### Dataset excerpts

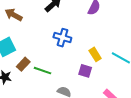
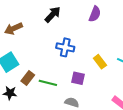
brown arrow: (14, 15) -> (13, 29), turned -48
purple square: (85, 71) -> (78, 78), moved

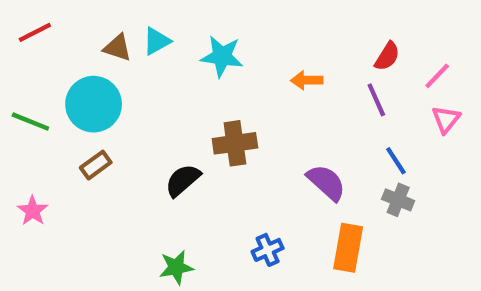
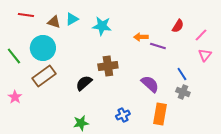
red line: (35, 32) -> (26, 15), moved, turned 35
purple line: (376, 100) -> (158, 46), moved, turned -49
green line: (30, 122) -> (14, 56), turned 30
brown rectangle: (96, 165) -> (44, 76), size x1.6

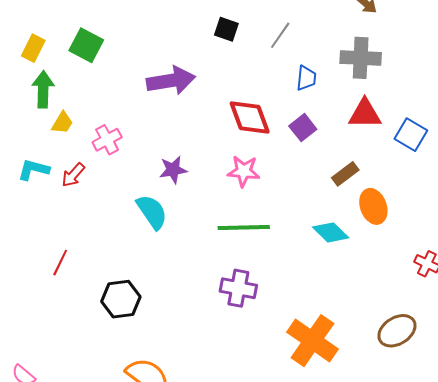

######

[Problem statement]
Beginning with the line that holds "purple line: (376, 100)" and continuing to the end of the entries above, set down each line exactly, both ends included; include no pictures.

[Written answer]
purple line: (376, 100) -> (158, 46), moved, turned -49
green line: (30, 122) -> (14, 56), turned 30
brown rectangle: (96, 165) -> (44, 76), size x1.6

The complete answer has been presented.